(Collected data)
------------------------------------------------------------

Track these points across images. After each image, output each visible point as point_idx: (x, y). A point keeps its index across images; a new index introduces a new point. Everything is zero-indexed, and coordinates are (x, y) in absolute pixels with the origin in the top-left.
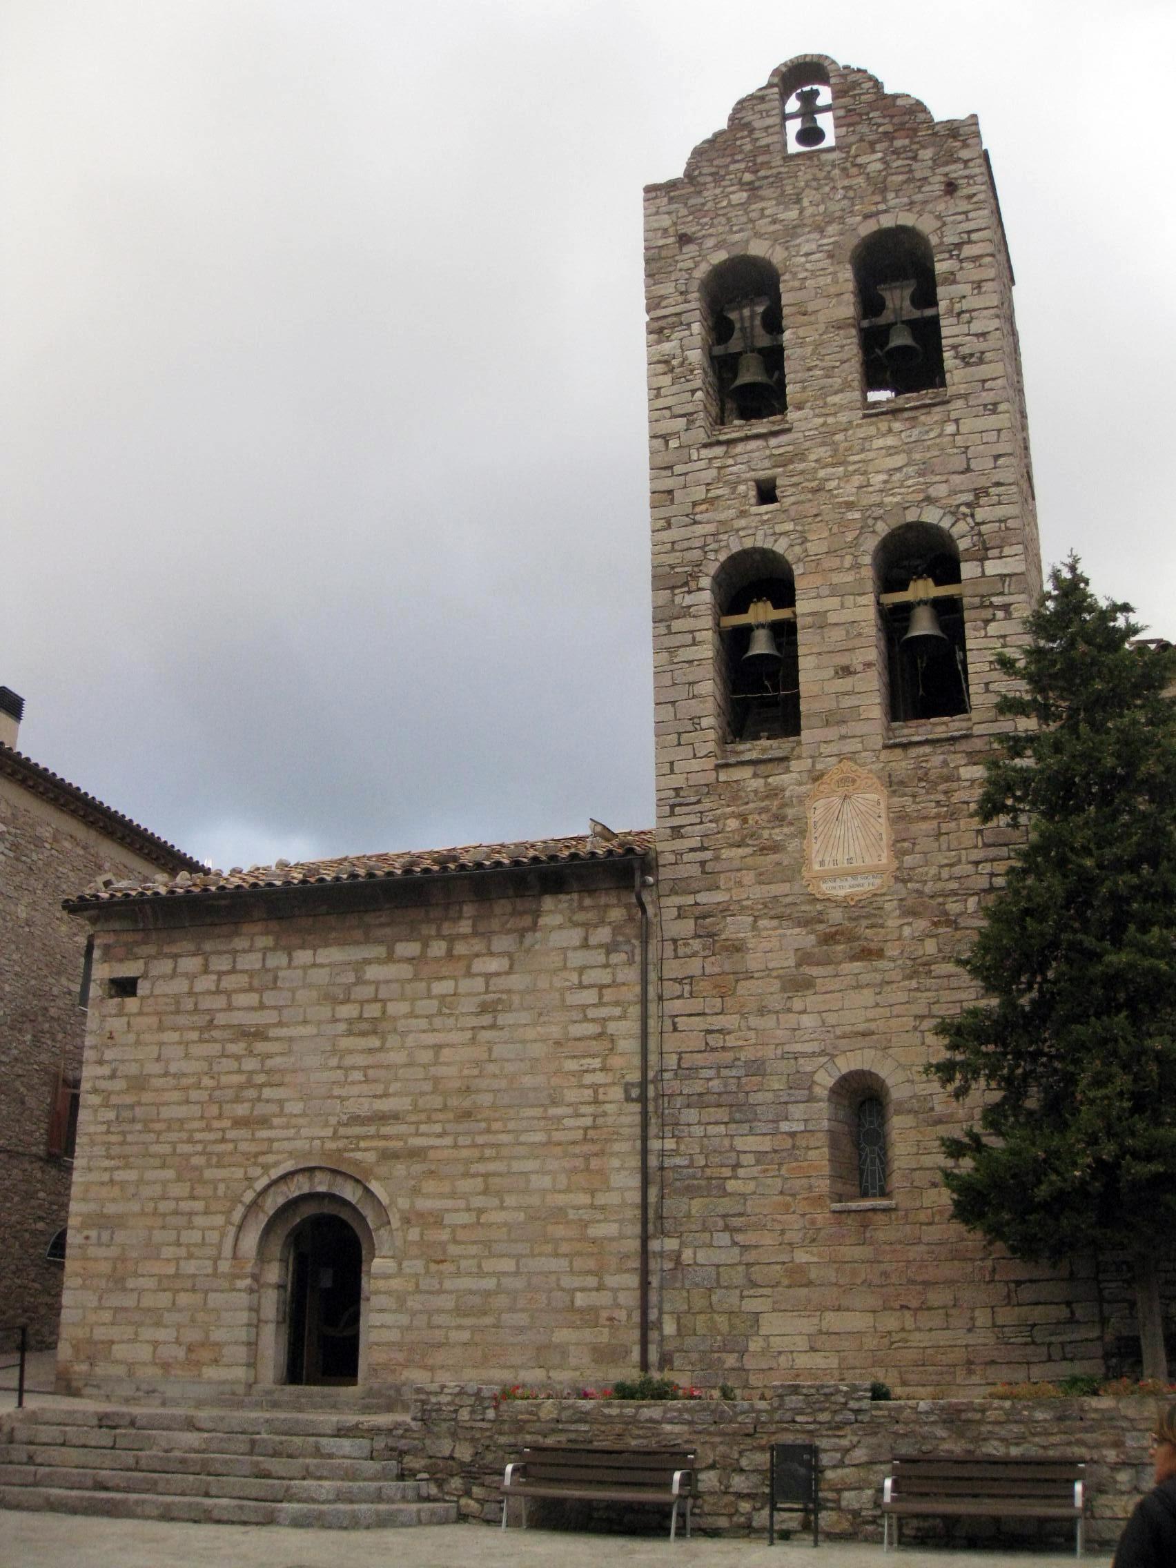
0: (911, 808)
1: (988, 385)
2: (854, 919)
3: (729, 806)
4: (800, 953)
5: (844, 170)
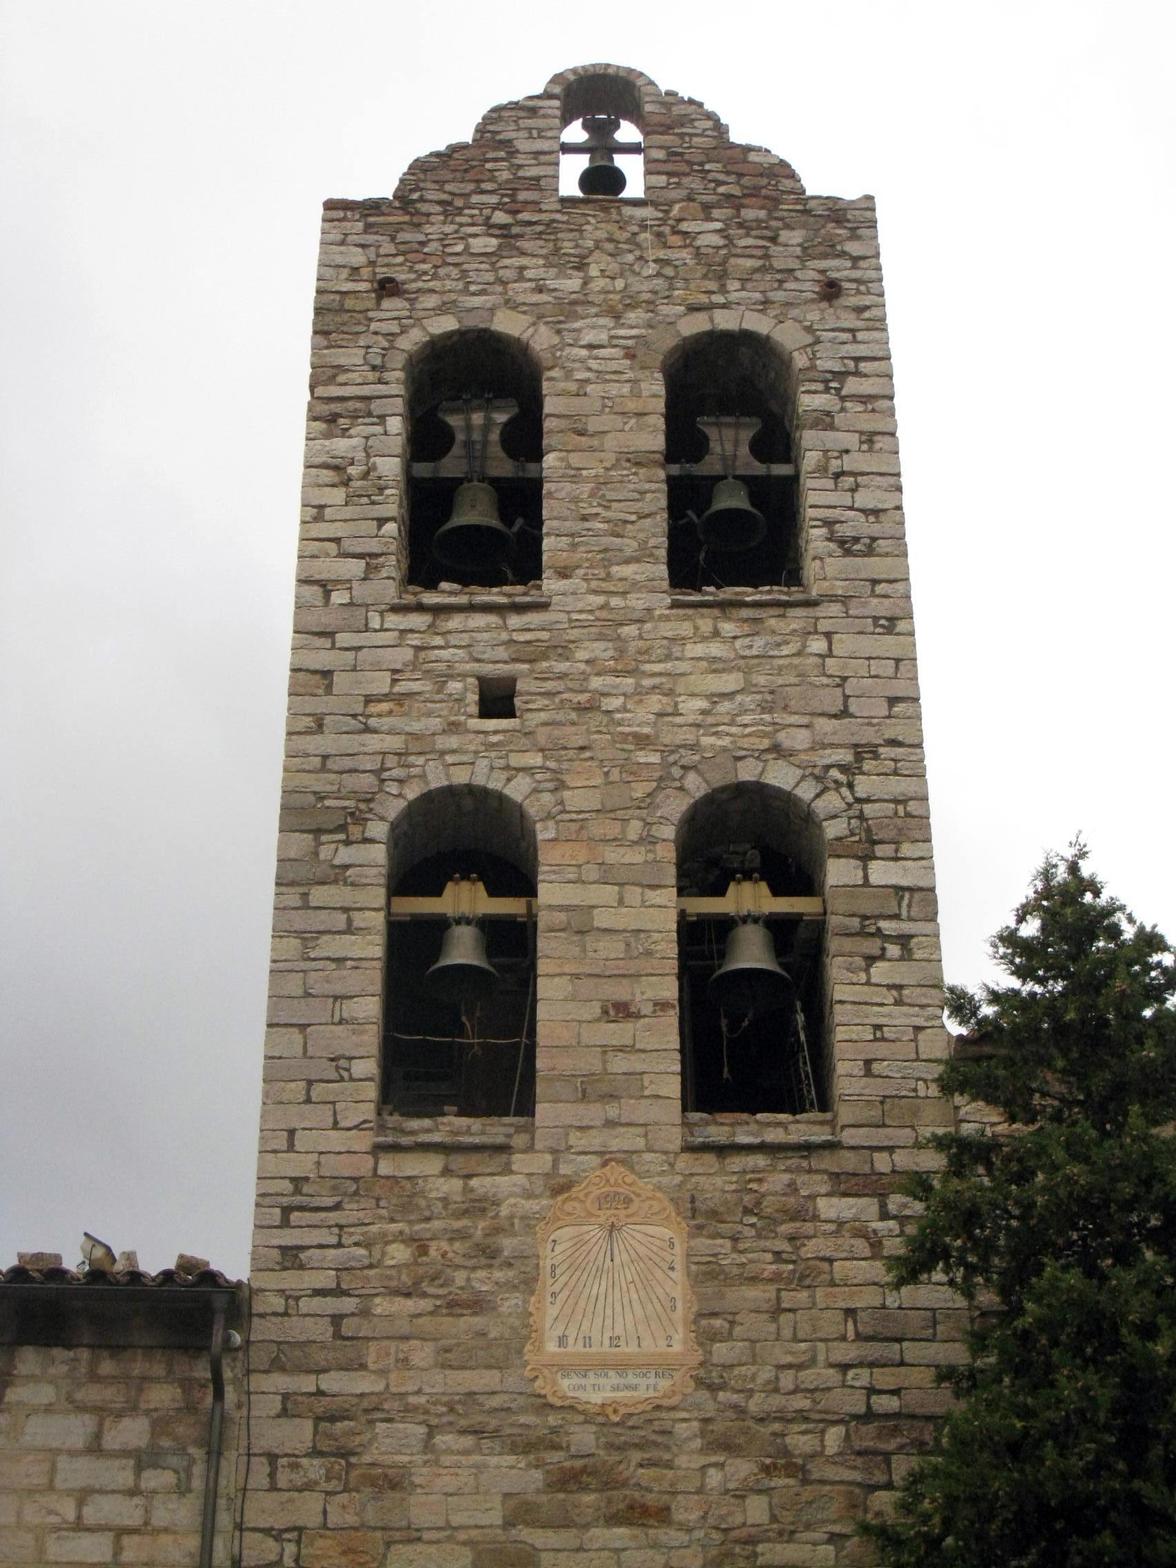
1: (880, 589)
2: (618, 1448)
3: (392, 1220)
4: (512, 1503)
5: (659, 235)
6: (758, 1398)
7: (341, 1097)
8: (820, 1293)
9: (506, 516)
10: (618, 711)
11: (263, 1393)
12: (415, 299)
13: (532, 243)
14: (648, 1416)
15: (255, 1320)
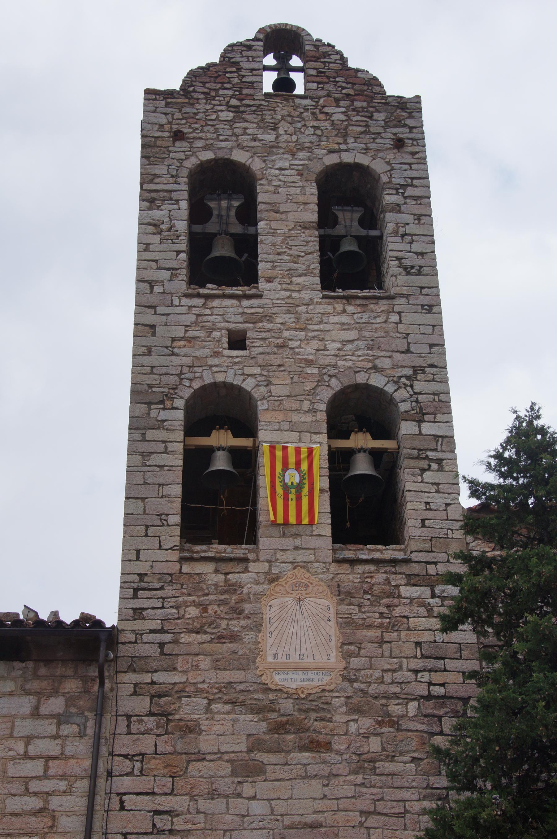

------------------------------------------------------------

Instructions for the task
Could you copy out every line of the records above, word for word, but leave the picture lines out of your answer?

Result of the exercise
Track these points across images. After each image, output each visible point as point_idx: (x, y). A point keeps its index across images; a new index introduces a new point. Everything is zero-indexed, and coordinates are (x, y) in absolute pixels with the origin in the top-left.
0: (911, 808)
1: (988, 385)
2: (854, 919)
3: (729, 806)
4: (800, 953)
5: (844, 170)
1: (880, 589)
2: (618, 1448)
3: (392, 1220)
4: (512, 1503)
5: (659, 235)
6: (758, 1398)
7: (341, 1097)
8: (820, 1293)
9: (506, 516)
10: (618, 711)
11: (263, 1393)
12: (415, 299)
13: (532, 243)
14: (648, 1416)
15: (255, 1320)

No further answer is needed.